Given information:
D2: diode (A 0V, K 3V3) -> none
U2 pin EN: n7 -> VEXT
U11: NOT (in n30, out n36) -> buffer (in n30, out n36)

--

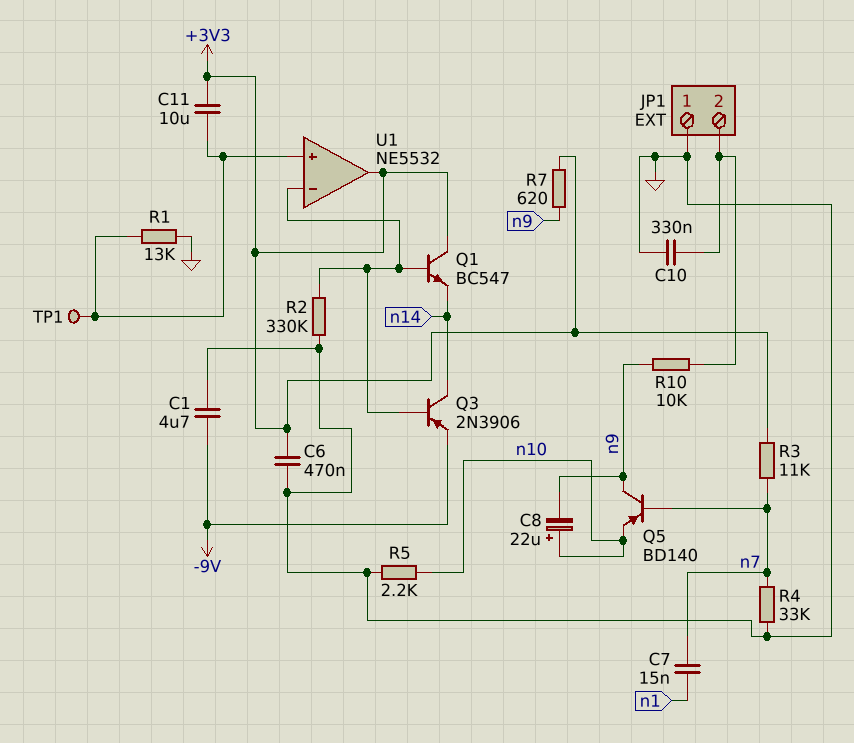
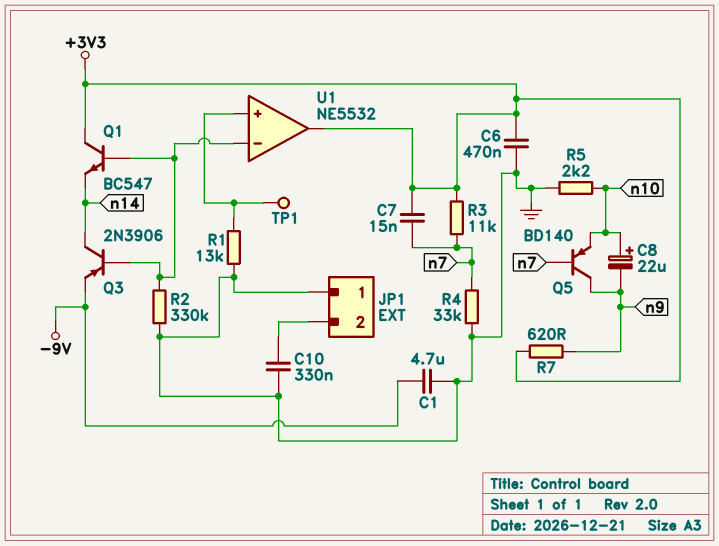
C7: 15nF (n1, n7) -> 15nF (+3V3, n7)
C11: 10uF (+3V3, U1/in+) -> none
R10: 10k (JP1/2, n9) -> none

...

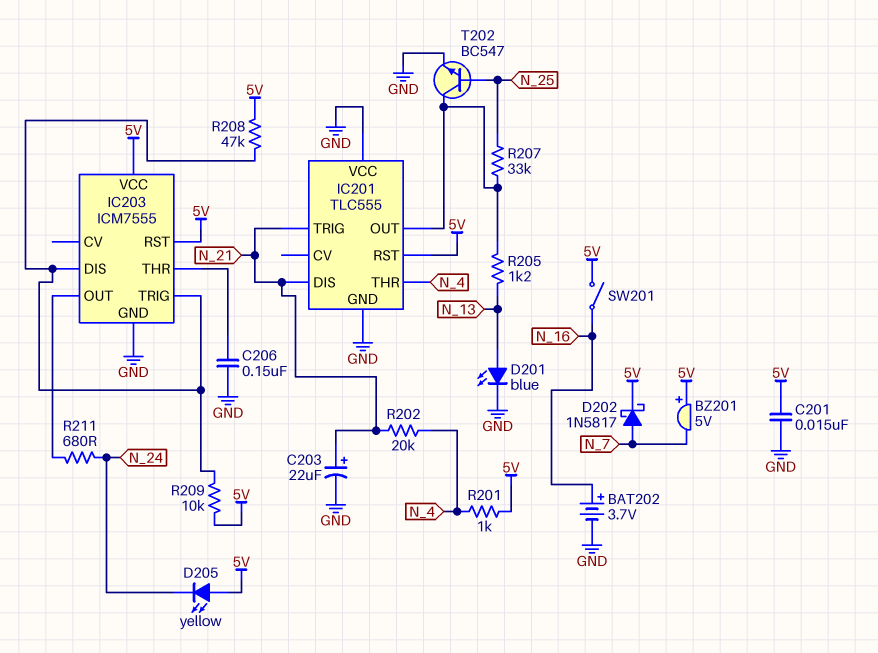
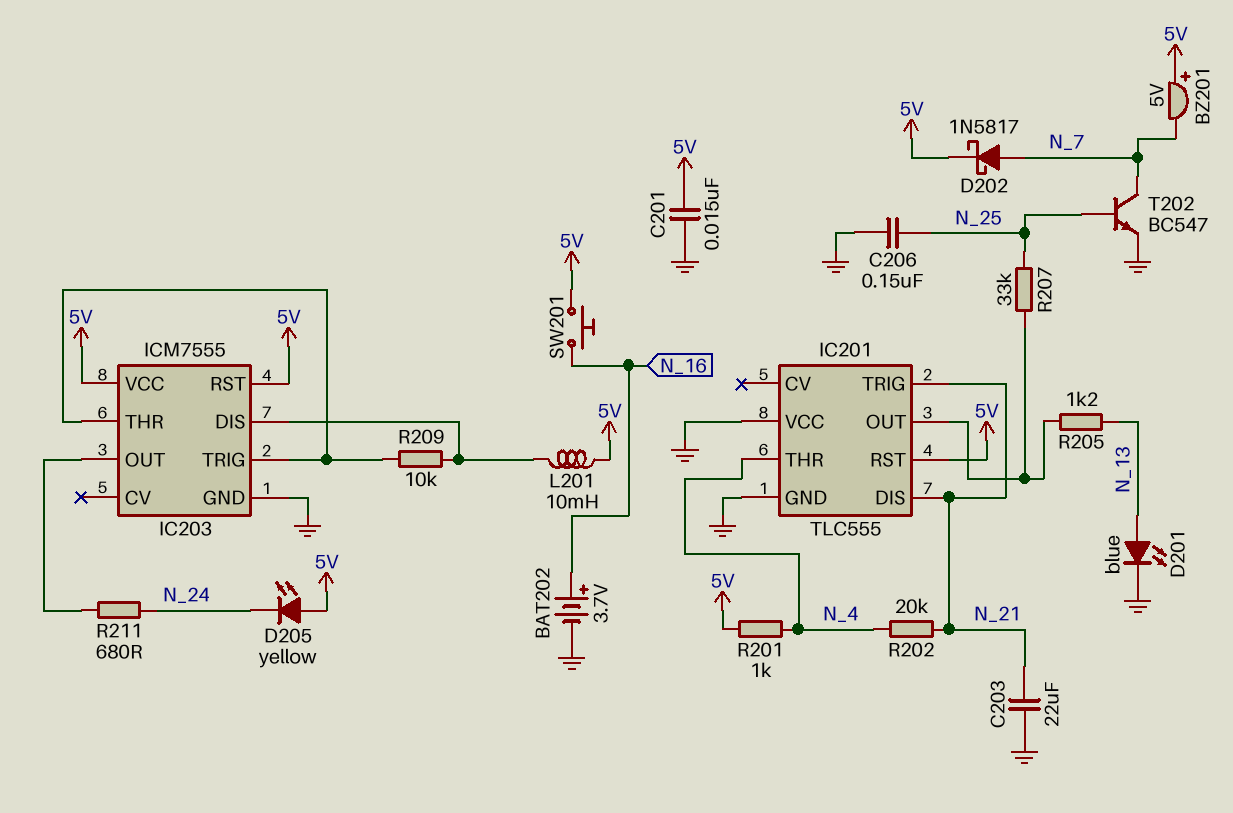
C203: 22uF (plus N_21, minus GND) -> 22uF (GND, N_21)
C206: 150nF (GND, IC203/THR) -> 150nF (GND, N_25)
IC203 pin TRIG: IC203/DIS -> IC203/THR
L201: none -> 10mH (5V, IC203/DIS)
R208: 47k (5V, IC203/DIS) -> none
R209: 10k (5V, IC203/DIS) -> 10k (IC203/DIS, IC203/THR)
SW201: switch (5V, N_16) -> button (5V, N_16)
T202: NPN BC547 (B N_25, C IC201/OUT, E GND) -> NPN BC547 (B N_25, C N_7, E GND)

What to produce: Nothing but lines that contain "none" should appear in the answer. Copy each from the records.

Exercise answer:
D2: diode (A 0V, K 3V3) -> none
C11: 10uF (+3V3, U1/in+) -> none
R10: 10k (JP1/2, n9) -> none
L201: none -> 10mH (5V, IC203/DIS)
R208: 47k (5V, IC203/DIS) -> none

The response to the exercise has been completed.